## [WHAT THE TASK ASKS]
Extract each line holding the word "black" from the entries.

-------- RECORDED DATA

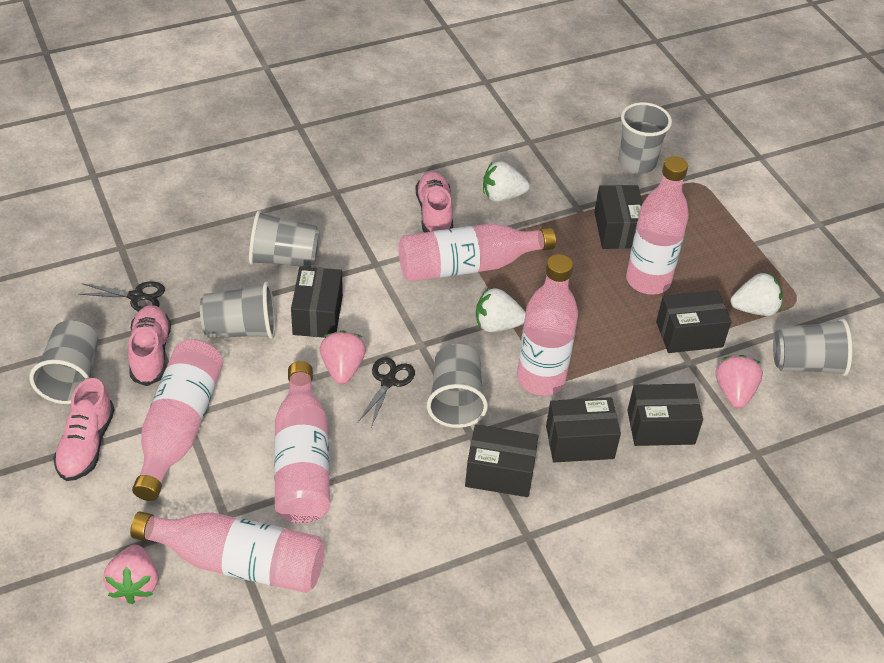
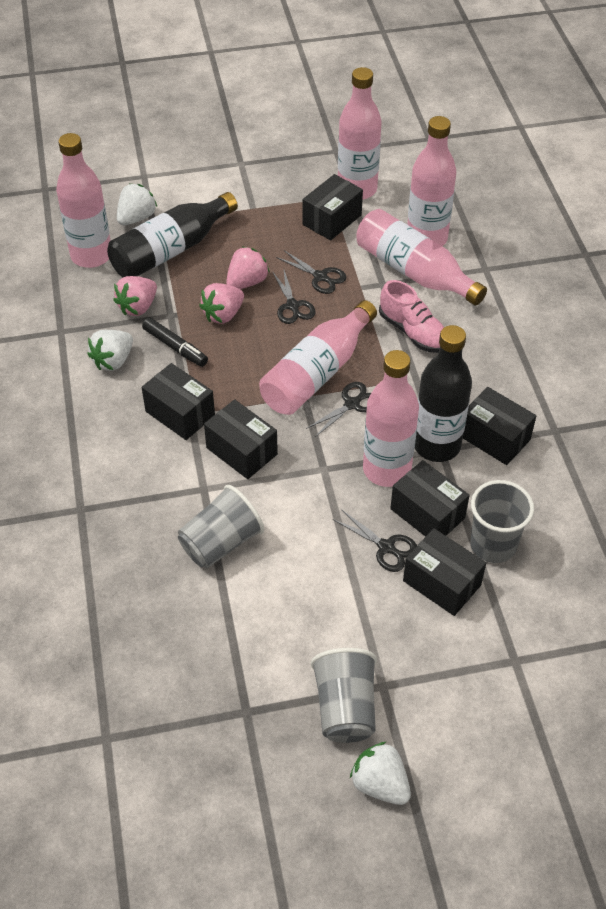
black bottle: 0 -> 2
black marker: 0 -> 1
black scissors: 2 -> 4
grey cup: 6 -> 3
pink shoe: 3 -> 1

----------------

## [ANSWER AREA]
black bottle: 0 -> 2
black marker: 0 -> 1
black scissors: 2 -> 4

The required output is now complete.